Return, word for word, the line containing "orange cheese: 15 -> 13" and every line after it through the last line of the records below.

#### Task input

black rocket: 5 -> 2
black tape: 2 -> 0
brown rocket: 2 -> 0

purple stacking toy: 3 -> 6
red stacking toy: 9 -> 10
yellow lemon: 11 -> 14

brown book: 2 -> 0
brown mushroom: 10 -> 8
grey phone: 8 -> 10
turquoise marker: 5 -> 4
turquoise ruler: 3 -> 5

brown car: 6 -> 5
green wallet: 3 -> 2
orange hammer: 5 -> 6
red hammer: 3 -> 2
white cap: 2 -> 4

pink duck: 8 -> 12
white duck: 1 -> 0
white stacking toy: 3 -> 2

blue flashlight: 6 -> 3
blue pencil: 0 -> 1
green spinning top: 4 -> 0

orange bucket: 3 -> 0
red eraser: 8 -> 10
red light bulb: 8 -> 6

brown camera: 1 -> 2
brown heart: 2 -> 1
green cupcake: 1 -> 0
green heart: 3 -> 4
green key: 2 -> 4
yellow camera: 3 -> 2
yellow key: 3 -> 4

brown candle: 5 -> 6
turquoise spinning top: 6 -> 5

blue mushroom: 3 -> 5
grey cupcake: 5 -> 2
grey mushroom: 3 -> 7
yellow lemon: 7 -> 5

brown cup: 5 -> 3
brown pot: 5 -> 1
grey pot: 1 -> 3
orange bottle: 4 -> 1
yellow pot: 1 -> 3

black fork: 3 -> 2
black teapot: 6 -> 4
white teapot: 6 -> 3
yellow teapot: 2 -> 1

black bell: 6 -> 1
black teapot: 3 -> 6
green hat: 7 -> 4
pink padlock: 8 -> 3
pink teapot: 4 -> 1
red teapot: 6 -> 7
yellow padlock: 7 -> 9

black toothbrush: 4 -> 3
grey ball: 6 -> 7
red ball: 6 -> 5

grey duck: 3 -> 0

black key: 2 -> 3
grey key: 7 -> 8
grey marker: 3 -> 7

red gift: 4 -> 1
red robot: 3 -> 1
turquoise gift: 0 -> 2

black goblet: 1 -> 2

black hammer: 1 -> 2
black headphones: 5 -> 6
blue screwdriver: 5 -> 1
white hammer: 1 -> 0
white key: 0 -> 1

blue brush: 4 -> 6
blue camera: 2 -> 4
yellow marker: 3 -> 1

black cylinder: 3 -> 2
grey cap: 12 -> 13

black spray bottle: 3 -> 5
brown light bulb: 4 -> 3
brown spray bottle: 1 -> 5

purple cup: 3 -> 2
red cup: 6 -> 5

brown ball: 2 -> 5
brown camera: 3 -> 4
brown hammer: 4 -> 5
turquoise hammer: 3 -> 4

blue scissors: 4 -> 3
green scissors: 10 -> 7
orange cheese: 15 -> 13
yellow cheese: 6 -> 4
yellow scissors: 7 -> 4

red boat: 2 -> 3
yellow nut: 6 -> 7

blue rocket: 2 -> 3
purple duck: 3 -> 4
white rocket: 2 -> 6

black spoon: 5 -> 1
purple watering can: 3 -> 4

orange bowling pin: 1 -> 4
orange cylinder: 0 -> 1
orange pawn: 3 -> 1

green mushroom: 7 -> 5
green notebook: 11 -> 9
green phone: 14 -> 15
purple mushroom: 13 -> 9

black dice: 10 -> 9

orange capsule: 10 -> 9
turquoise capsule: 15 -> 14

########

> Result of this exercise:
orange cheese: 15 -> 13
yellow cheese: 6 -> 4
yellow scissors: 7 -> 4

red boat: 2 -> 3
yellow nut: 6 -> 7

blue rocket: 2 -> 3
purple duck: 3 -> 4
white rocket: 2 -> 6

black spoon: 5 -> 1
purple watering can: 3 -> 4

orange bowling pin: 1 -> 4
orange cylinder: 0 -> 1
orange pawn: 3 -> 1

green mushroom: 7 -> 5
green notebook: 11 -> 9
green phone: 14 -> 15
purple mushroom: 13 -> 9

black dice: 10 -> 9

orange capsule: 10 -> 9
turquoise capsule: 15 -> 14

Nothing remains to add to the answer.